** Opening SUPPLIED DATA block **

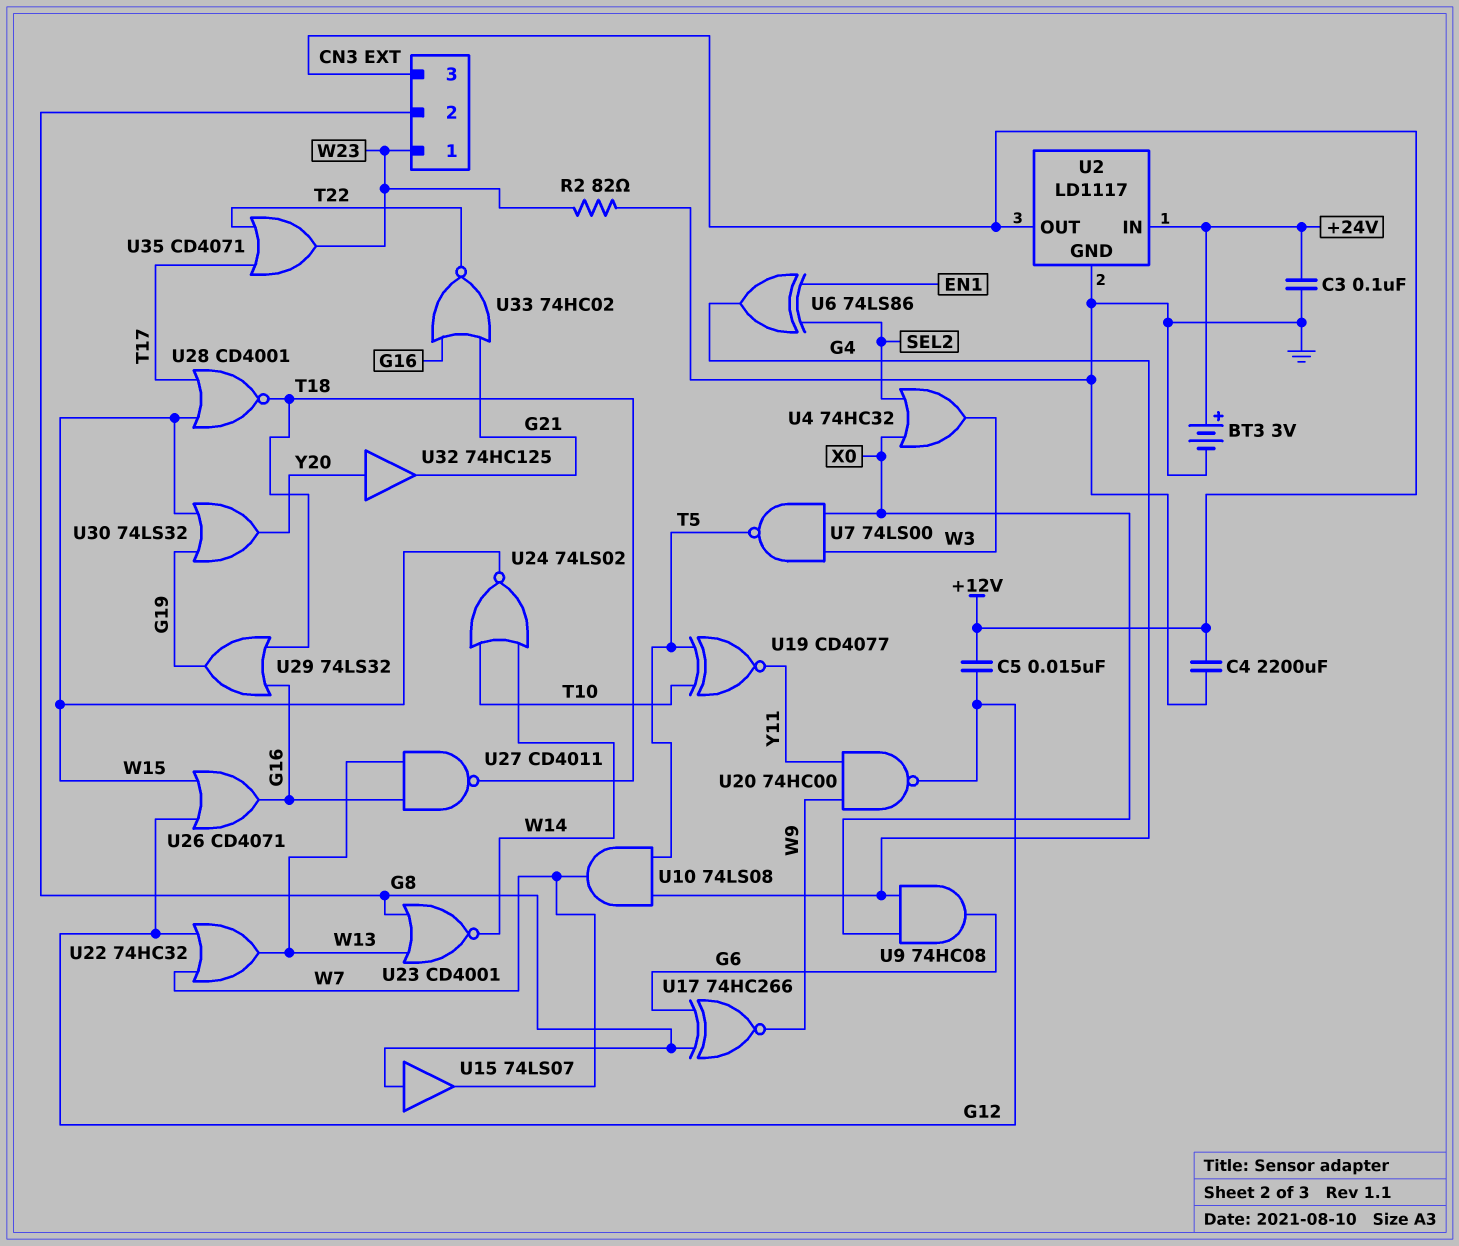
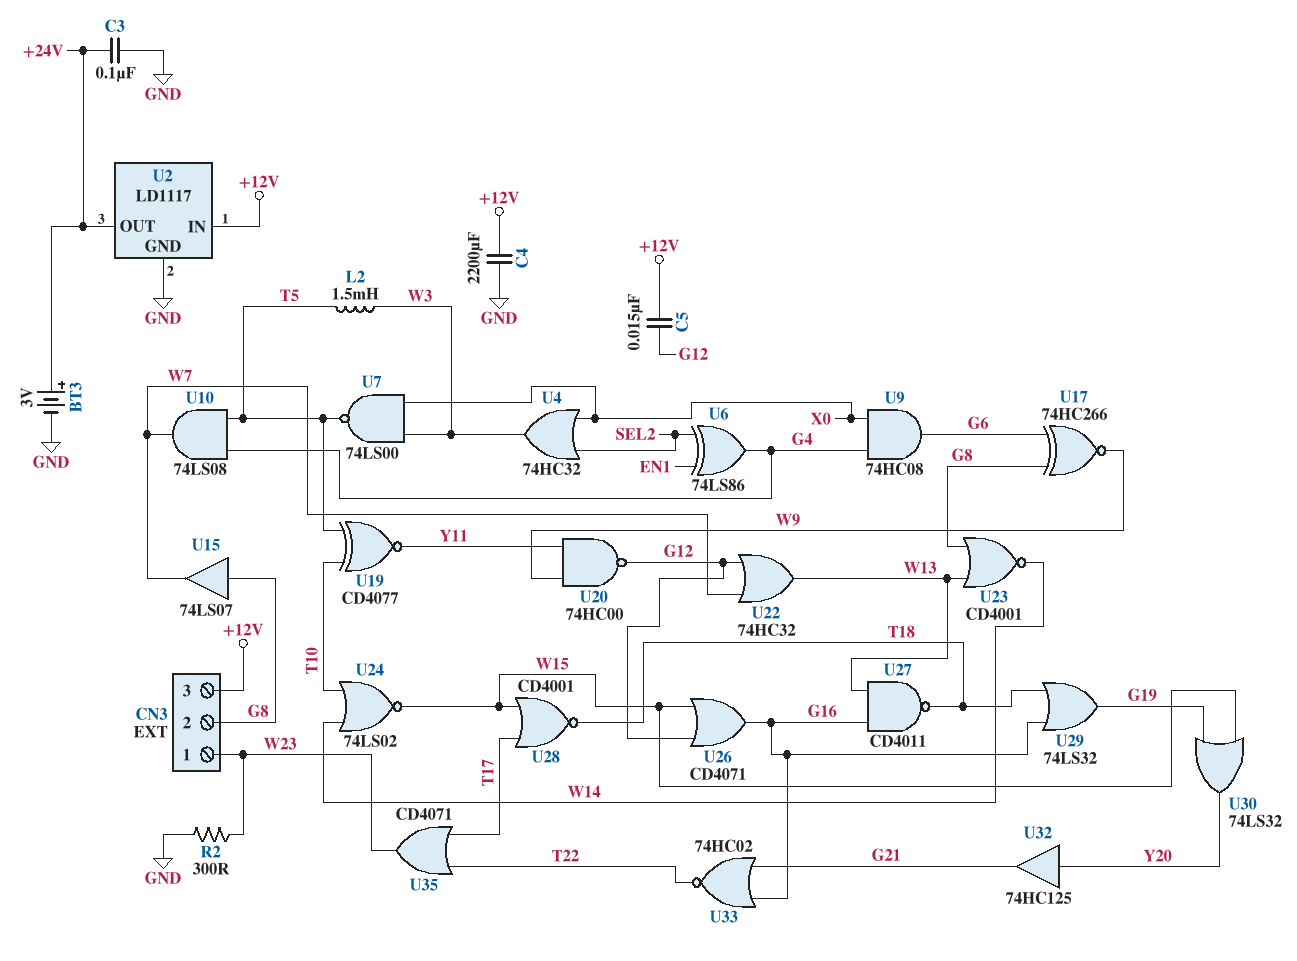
L2: none -> 1.5mH (T5, W3)
R2: 82 (GND, W23) -> 300 (GND, W23)
U2 pin IN: +24V -> +12V
U2 pin OUT: +12V -> +24V

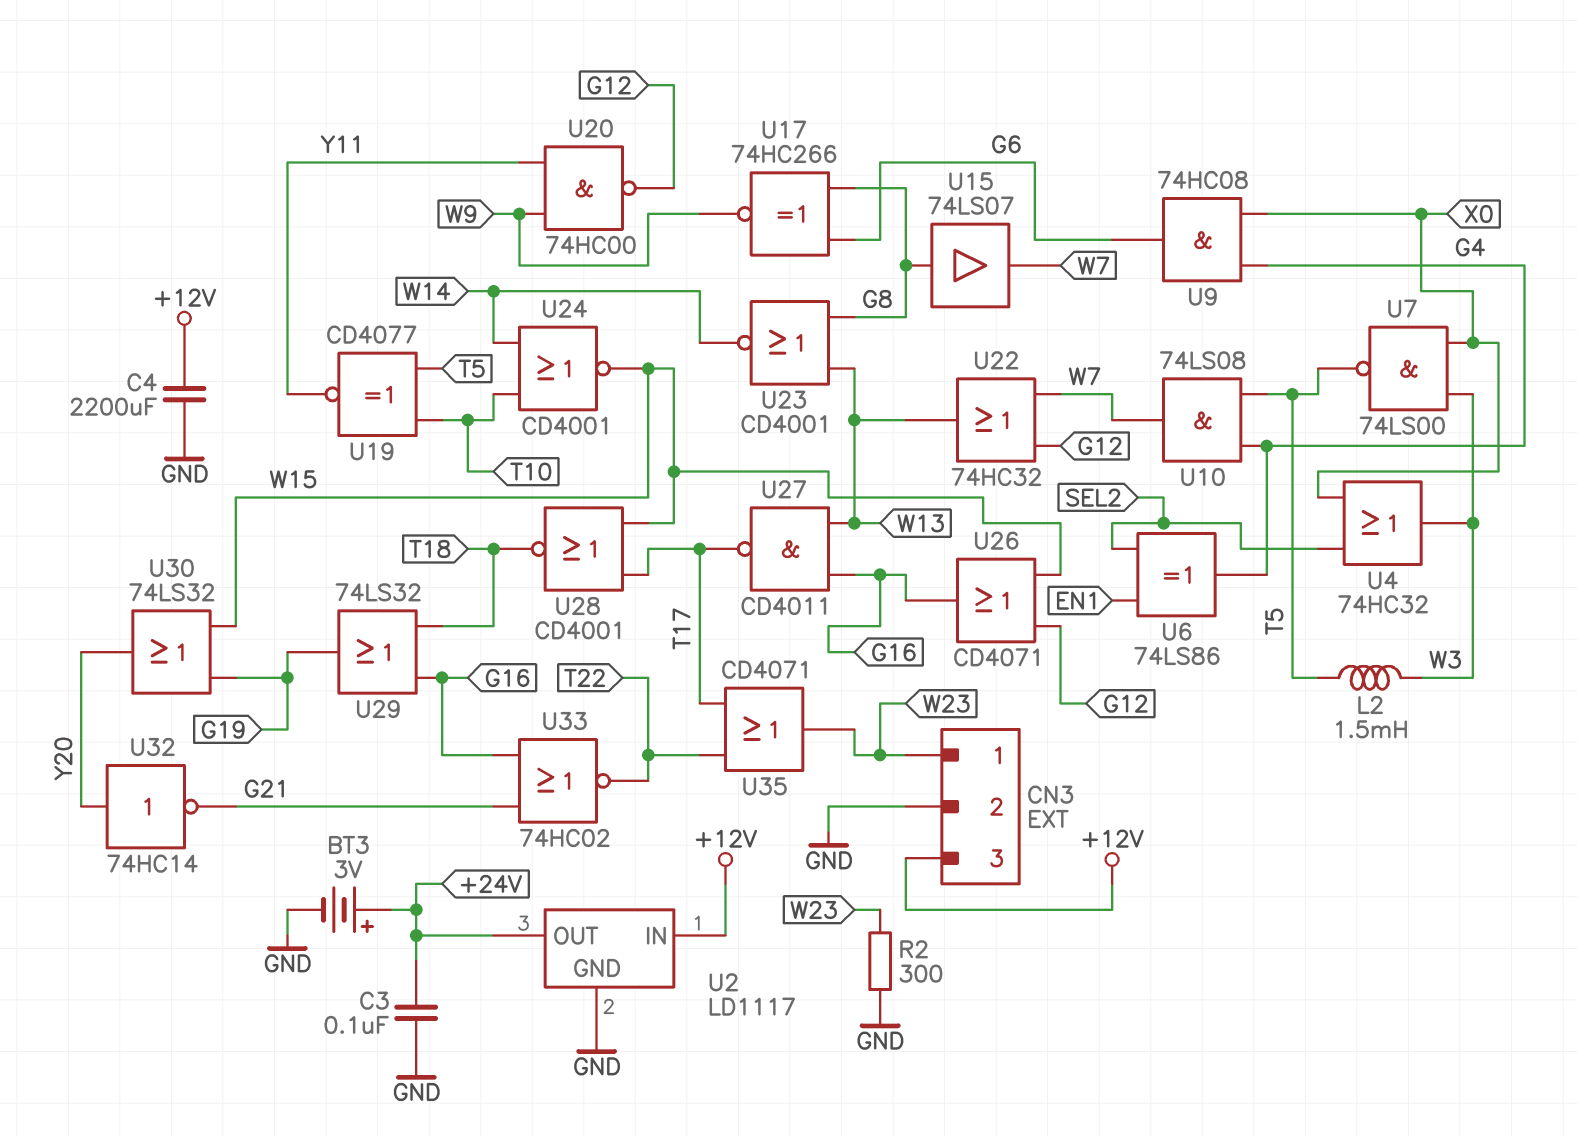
C5: 15nF (+12V, G12) -> none
CN3 pin 2: G8 -> GND
U24: NOR 74LS02 (in T10, in W14, out W15) -> NOR CD4001 (in T10, in W14, out W15)
U27: NAND CD4011 (in G16, in W13, out T18) -> NAND CD4011 (in G16, in W13, out T17)
U32: buffer 74HC125 (in Y20, out G21) -> NOT 74HC14 (in Y20, out G21)

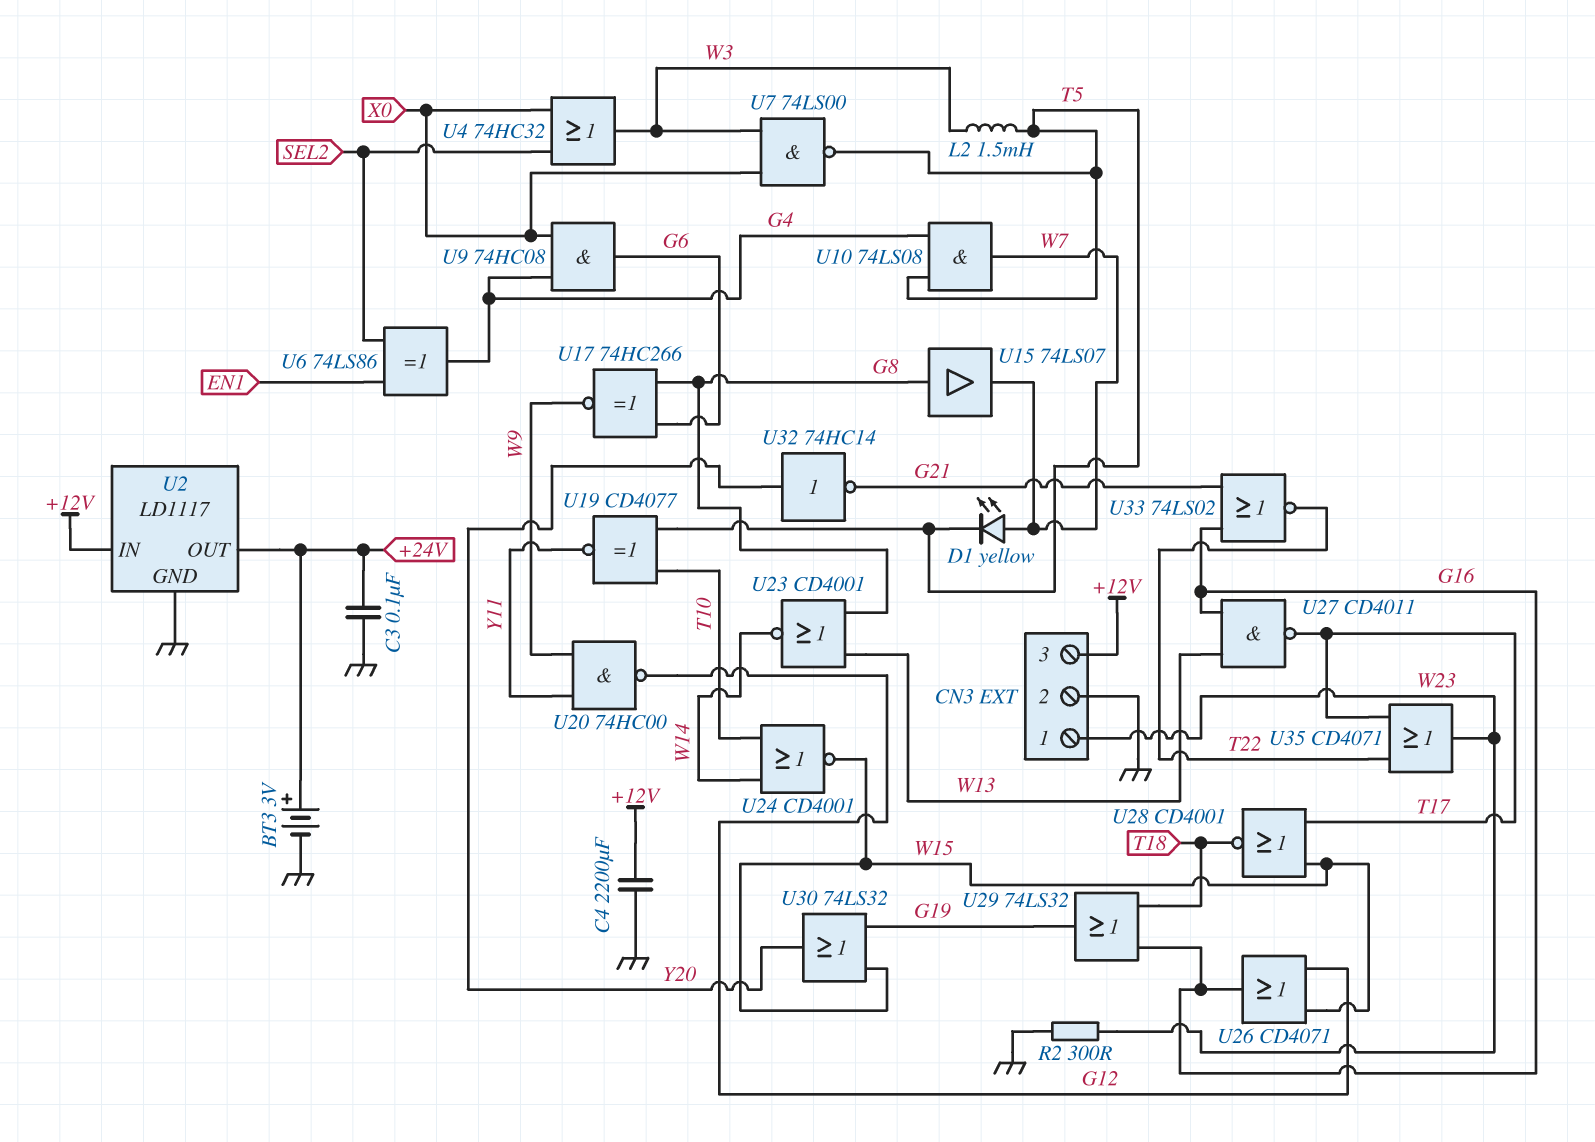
D1: none -> LED yellow (A W7, K T5)
U22: OR 74HC32 (in G12, in W7, out W13) -> none
U33: NOR 74HC02 (in G16, in G21, out T22) -> NOR 74LS02 (in G16, in G21, out T22)

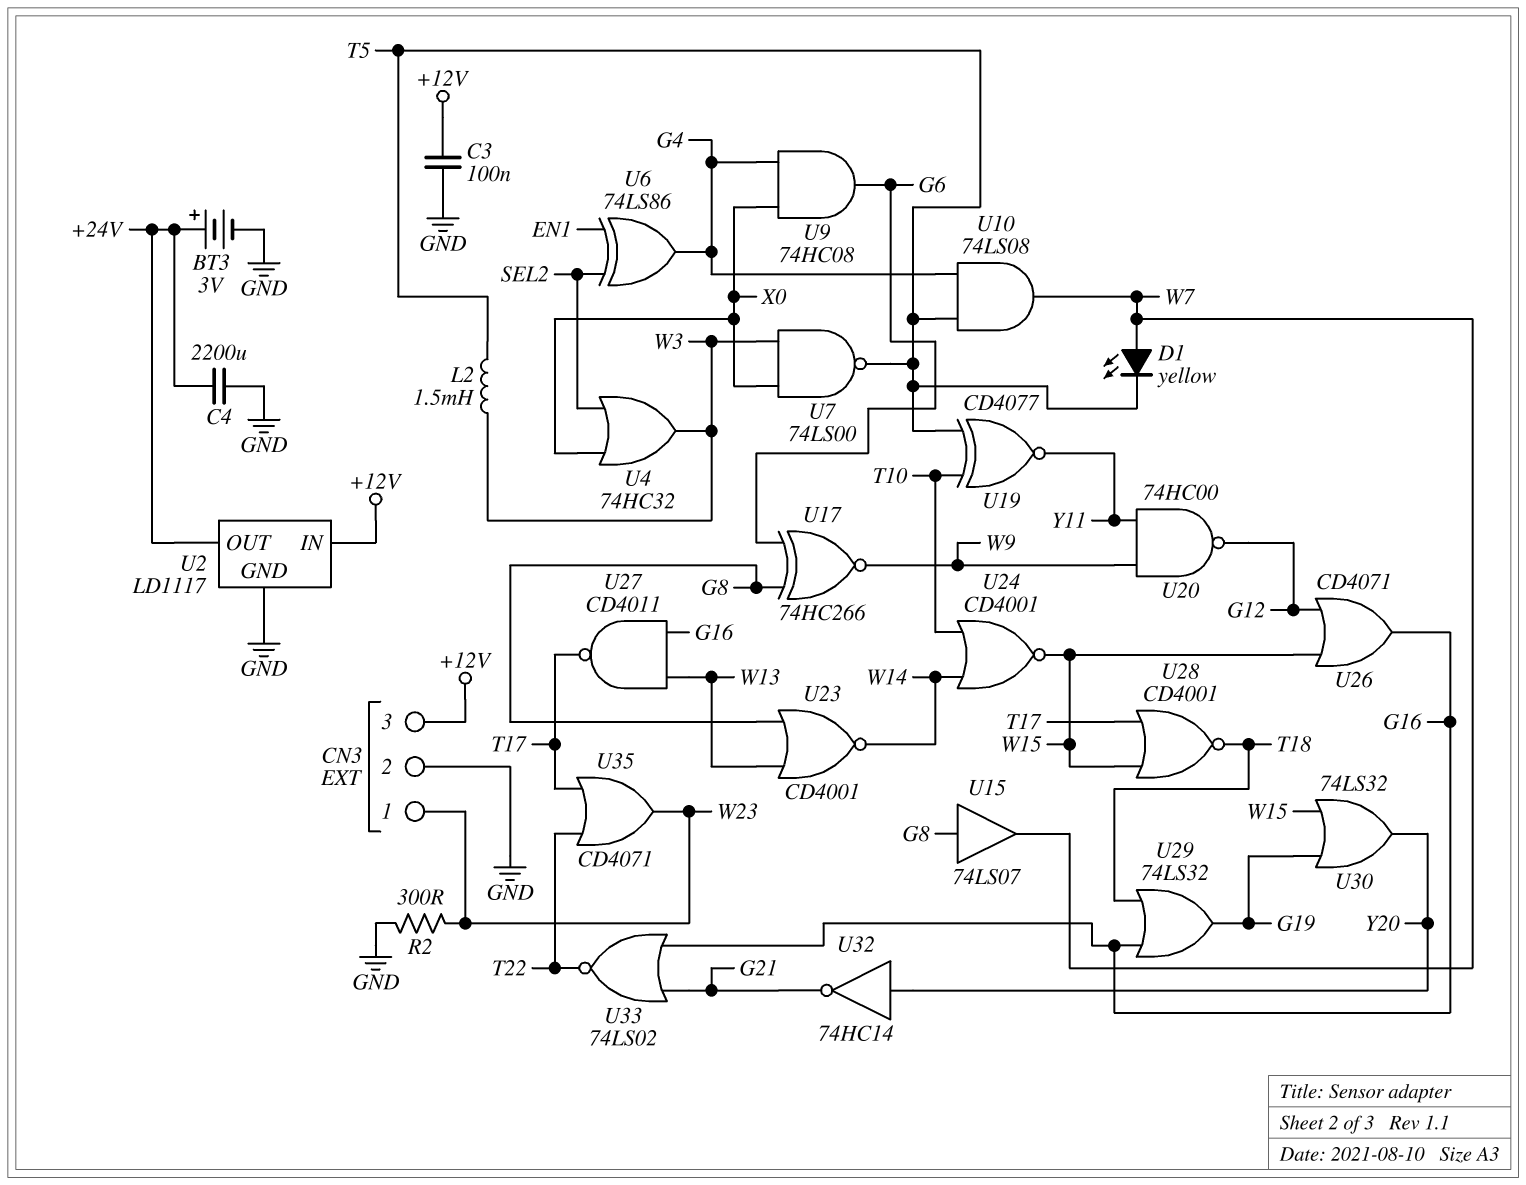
C3: 100nF (+24V, GND) -> 100nF (+12V, GND)
C4: 2200uF (+12V, GND) -> 2200uF (+24V, GND)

** Closing SUPPLIED DATA block **

• [TASK] All lines in the records above with "none" need to be found and copied.

• [TASK SOLUTION]
L2: none -> 1.5mH (T5, W3)
C5: 15nF (+12V, G12) -> none
D1: none -> LED yellow (A W7, K T5)
U22: OR 74HC32 (in G12, in W7, out W13) -> none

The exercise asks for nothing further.